• [Provided records]
Content starts

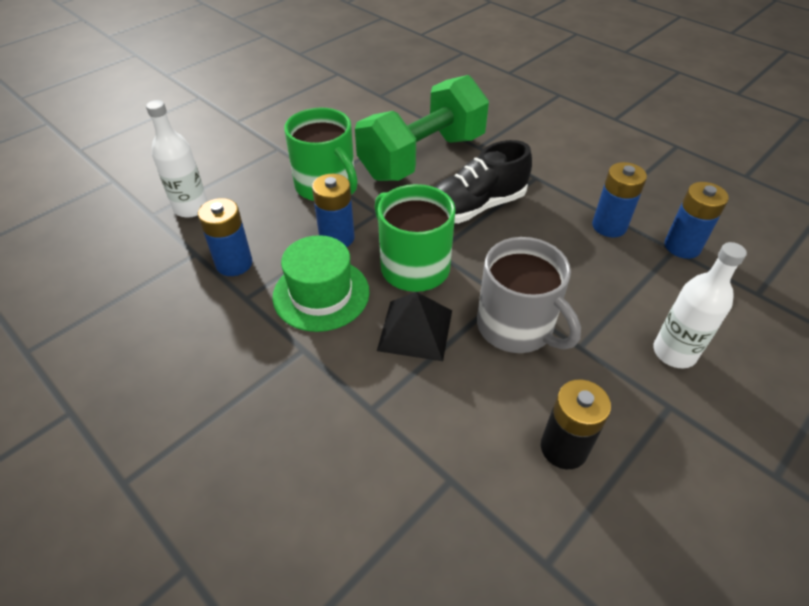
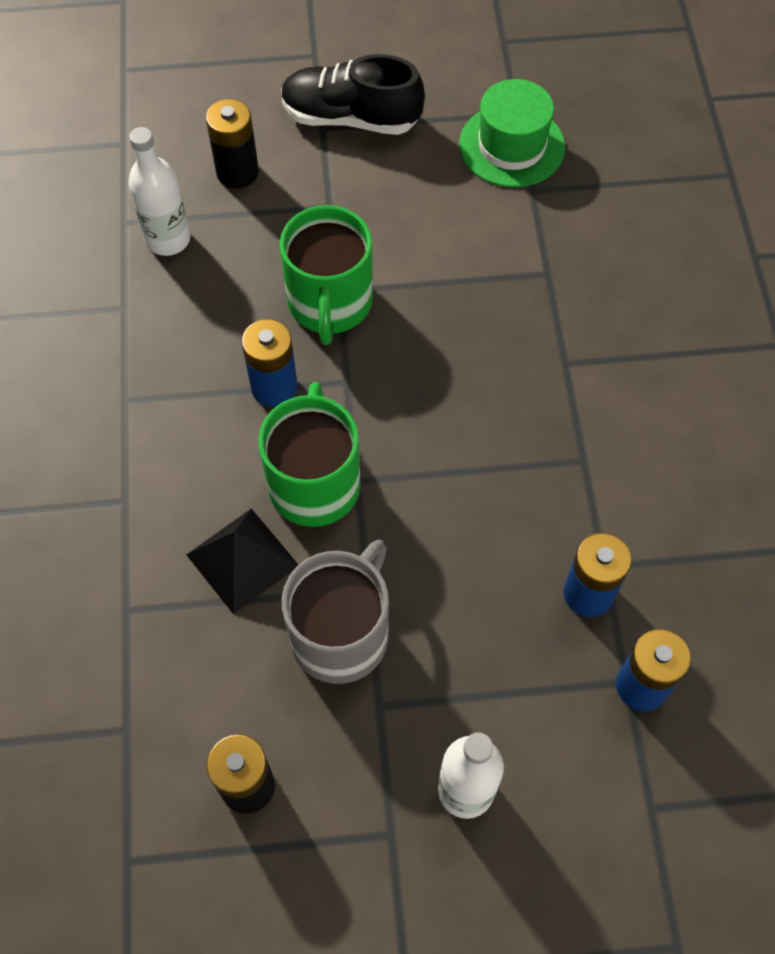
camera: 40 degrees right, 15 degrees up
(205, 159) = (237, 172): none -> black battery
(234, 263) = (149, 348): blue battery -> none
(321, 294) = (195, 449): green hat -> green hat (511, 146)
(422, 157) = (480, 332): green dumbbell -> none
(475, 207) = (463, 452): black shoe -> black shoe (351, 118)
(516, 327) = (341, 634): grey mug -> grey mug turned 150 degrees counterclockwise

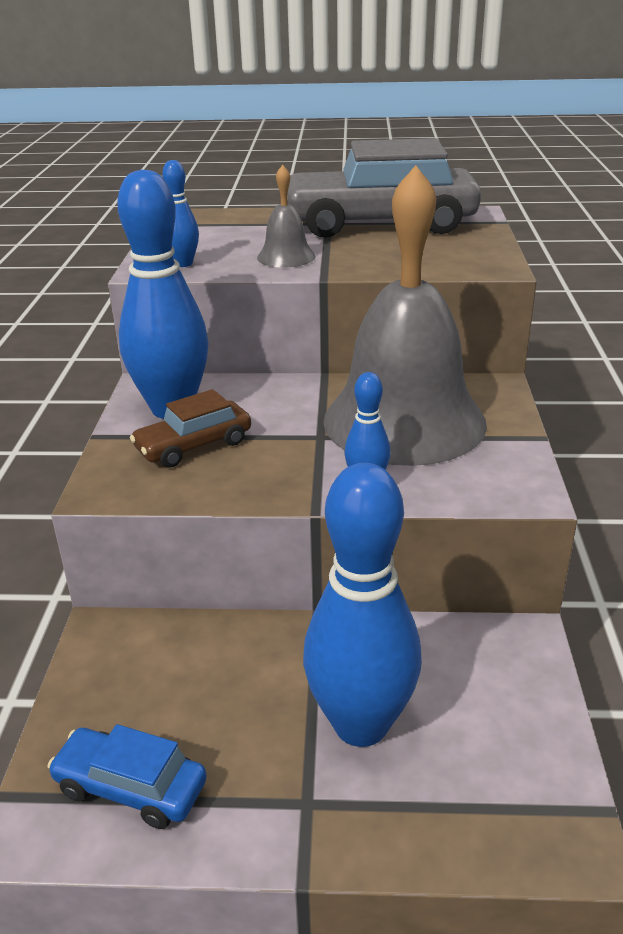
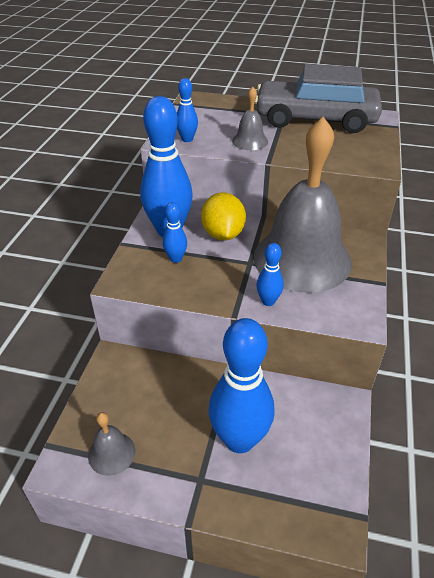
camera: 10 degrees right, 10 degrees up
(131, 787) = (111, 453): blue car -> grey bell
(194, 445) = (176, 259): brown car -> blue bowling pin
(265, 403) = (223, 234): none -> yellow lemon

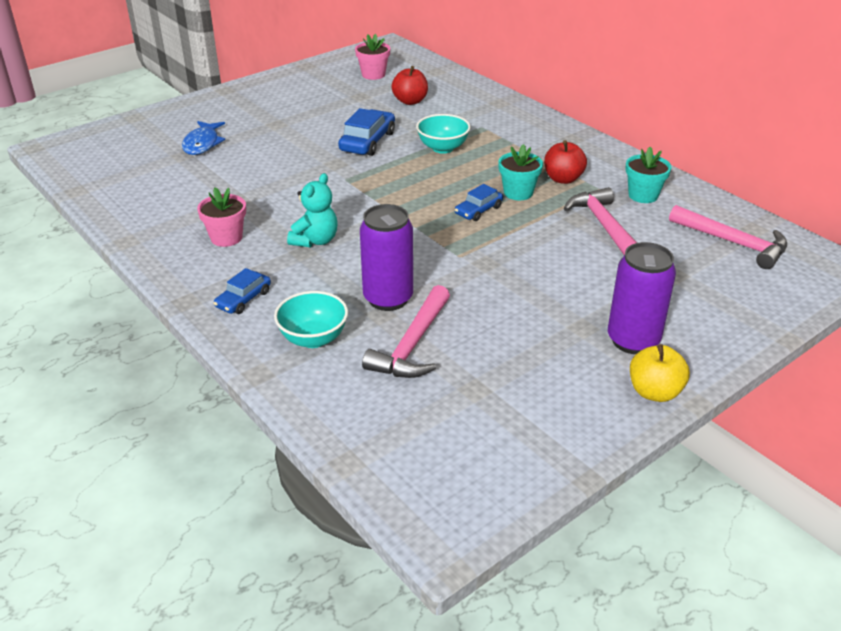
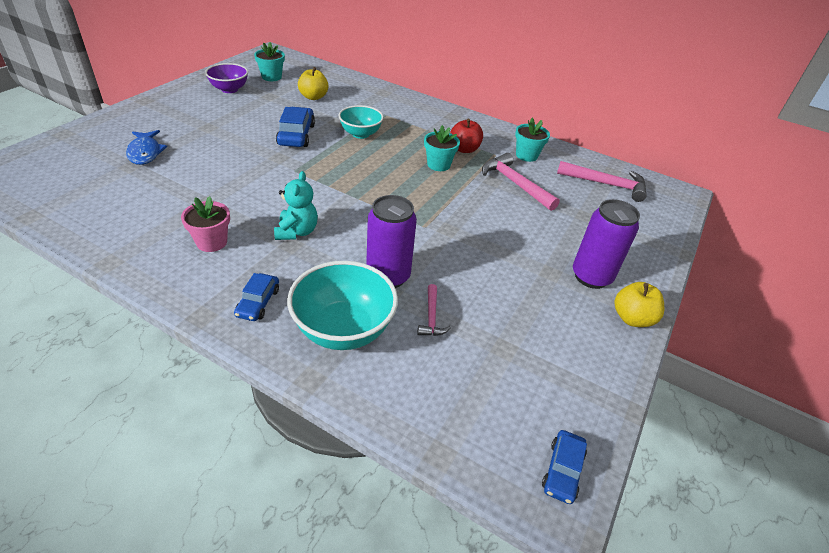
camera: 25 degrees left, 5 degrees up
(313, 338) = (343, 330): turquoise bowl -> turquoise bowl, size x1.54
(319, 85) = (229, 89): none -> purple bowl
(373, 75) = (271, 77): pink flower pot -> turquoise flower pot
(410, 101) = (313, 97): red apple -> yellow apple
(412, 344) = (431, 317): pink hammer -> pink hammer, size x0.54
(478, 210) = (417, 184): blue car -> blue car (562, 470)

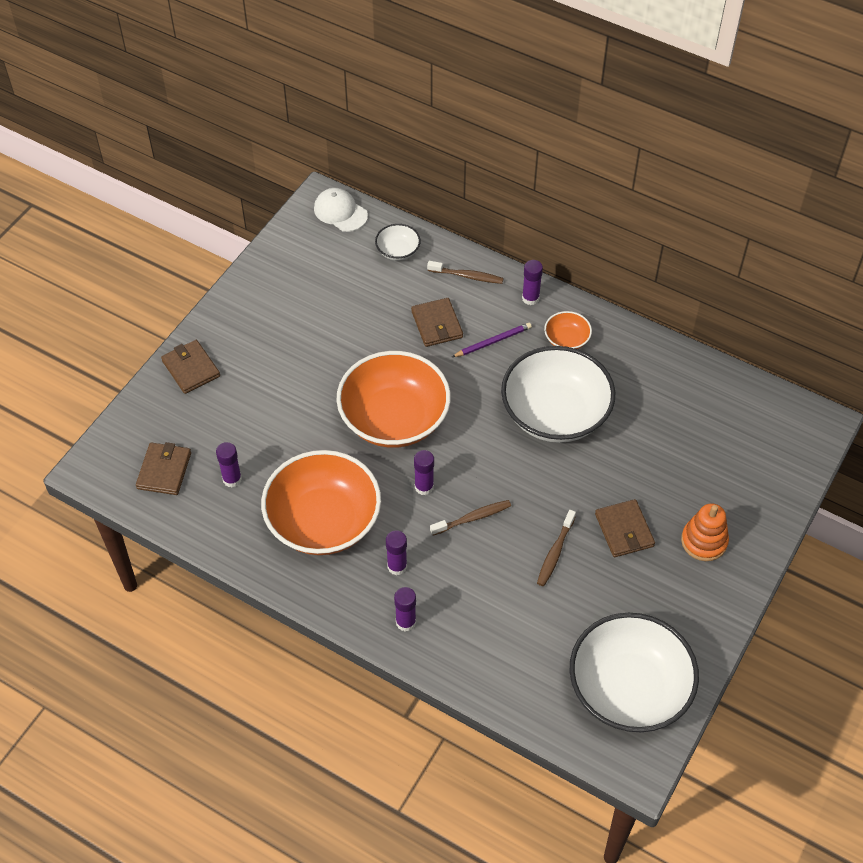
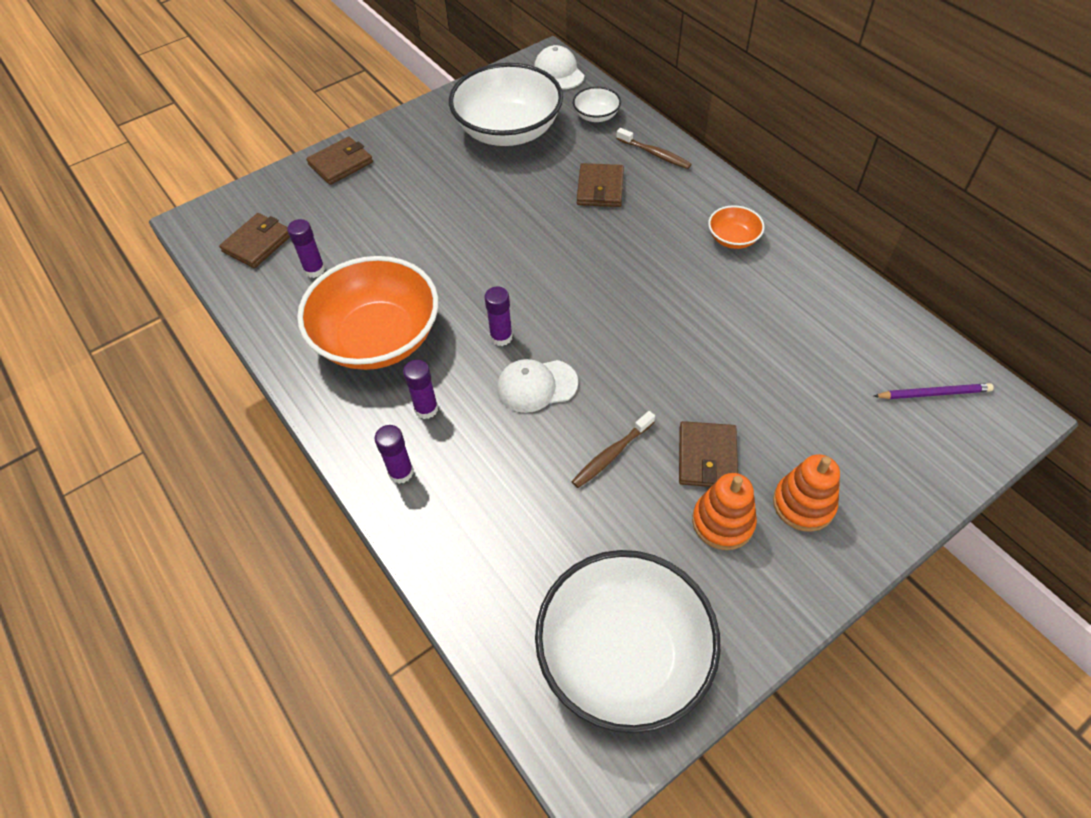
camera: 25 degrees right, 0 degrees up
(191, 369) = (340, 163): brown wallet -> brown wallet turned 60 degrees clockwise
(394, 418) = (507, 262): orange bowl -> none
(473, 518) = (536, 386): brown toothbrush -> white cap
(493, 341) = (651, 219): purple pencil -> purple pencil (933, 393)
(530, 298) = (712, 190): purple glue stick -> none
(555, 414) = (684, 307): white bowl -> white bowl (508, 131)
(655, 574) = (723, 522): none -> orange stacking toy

Content ends

• [What you will do] Starting at the line containing "(321, 294) = (195, 449): green" and stopping at the line containing "camera: 25 degrees right, 0 degrees up", output each line exactly as it appears above. Leave out the pictures.

• [Answer]
(321, 294) = (195, 449): green hat -> green hat (511, 146)
(422, 157) = (480, 332): green dumbbell -> none
(475, 207) = (463, 452): black shoe -> black shoe (351, 118)
(516, 327) = (341, 634): grey mug -> grey mug turned 150 degrees counterclockwise

camera: 10 degrees right, 10 degrees up
(131, 787) = (111, 453): blue car -> grey bell
(194, 445) = (176, 259): brown car -> blue bowling pin
(265, 403) = (223, 234): none -> yellow lemon

camera: 25 degrees left, 5 degrees up
(313, 338) = (343, 330): turquoise bowl -> turquoise bowl, size x1.54
(319, 85) = (229, 89): none -> purple bowl
(373, 75) = (271, 77): pink flower pot -> turquoise flower pot
(410, 101) = (313, 97): red apple -> yellow apple
(412, 344) = (431, 317): pink hammer -> pink hammer, size x0.54
(478, 210) = (417, 184): blue car -> blue car (562, 470)

camera: 25 degrees right, 0 degrees up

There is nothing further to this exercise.